**EXERCISE REQUIREMENTS**
Transcribe the lines from the start of the data below through the line with "white cake: 6 -> 2", word for word and nothing more.

Stored data entries
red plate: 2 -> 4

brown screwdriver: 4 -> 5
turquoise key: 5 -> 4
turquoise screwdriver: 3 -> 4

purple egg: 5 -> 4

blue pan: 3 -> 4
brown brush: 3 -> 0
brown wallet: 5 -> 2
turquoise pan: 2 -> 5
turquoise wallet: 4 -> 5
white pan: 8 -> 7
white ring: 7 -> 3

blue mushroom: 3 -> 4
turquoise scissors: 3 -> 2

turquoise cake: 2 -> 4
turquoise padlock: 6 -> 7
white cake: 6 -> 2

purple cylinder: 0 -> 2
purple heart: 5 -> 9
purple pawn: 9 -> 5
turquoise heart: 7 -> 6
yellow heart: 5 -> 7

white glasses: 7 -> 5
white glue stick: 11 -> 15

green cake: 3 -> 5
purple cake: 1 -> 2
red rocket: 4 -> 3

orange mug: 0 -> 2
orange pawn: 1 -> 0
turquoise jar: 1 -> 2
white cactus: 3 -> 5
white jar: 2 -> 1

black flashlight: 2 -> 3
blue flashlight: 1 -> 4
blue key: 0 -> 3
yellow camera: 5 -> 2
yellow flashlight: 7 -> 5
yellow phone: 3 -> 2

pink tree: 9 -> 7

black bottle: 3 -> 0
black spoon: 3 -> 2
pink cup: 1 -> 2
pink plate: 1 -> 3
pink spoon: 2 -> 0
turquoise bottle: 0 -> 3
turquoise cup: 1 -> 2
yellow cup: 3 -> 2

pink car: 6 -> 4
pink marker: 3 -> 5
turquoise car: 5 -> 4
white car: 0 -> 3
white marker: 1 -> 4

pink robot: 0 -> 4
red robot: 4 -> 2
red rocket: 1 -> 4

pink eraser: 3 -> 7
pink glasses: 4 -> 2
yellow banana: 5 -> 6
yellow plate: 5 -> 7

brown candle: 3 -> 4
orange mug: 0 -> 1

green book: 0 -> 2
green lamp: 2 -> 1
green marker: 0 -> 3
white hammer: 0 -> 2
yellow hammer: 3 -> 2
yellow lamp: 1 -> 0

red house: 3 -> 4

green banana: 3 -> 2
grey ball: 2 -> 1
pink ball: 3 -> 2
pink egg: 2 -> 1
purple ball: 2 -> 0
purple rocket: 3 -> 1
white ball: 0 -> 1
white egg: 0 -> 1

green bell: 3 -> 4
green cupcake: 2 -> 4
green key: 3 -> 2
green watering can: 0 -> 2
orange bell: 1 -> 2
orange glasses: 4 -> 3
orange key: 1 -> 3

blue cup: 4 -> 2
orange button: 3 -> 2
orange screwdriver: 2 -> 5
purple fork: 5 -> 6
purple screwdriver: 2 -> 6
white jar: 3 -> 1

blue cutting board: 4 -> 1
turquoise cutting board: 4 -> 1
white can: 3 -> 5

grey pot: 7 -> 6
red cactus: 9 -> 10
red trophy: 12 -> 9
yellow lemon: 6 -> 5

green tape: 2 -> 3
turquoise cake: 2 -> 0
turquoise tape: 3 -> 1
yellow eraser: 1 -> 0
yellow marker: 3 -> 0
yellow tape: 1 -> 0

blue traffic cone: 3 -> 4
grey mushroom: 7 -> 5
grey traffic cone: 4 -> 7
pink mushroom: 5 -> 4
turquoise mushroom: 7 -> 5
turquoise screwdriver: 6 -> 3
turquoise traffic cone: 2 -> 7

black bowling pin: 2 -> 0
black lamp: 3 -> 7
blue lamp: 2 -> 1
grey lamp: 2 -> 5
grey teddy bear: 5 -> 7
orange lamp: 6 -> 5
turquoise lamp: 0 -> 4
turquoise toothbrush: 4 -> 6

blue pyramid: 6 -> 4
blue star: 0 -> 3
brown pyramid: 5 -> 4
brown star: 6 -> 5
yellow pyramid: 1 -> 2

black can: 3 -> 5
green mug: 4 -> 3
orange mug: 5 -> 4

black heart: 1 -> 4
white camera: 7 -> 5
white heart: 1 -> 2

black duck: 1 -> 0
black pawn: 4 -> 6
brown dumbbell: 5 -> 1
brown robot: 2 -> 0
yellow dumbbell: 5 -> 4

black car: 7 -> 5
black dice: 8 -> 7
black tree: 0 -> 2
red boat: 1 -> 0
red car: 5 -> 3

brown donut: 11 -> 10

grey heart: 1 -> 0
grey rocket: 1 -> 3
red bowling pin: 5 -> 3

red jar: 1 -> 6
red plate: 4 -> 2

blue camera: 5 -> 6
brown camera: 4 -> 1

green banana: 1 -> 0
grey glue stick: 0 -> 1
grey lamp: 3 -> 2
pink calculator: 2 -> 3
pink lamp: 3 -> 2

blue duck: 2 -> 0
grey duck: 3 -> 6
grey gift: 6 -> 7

**SOLUTION FOR THIS TASK**
red plate: 2 -> 4

brown screwdriver: 4 -> 5
turquoise key: 5 -> 4
turquoise screwdriver: 3 -> 4

purple egg: 5 -> 4

blue pan: 3 -> 4
brown brush: 3 -> 0
brown wallet: 5 -> 2
turquoise pan: 2 -> 5
turquoise wallet: 4 -> 5
white pan: 8 -> 7
white ring: 7 -> 3

blue mushroom: 3 -> 4
turquoise scissors: 3 -> 2

turquoise cake: 2 -> 4
turquoise padlock: 6 -> 7
white cake: 6 -> 2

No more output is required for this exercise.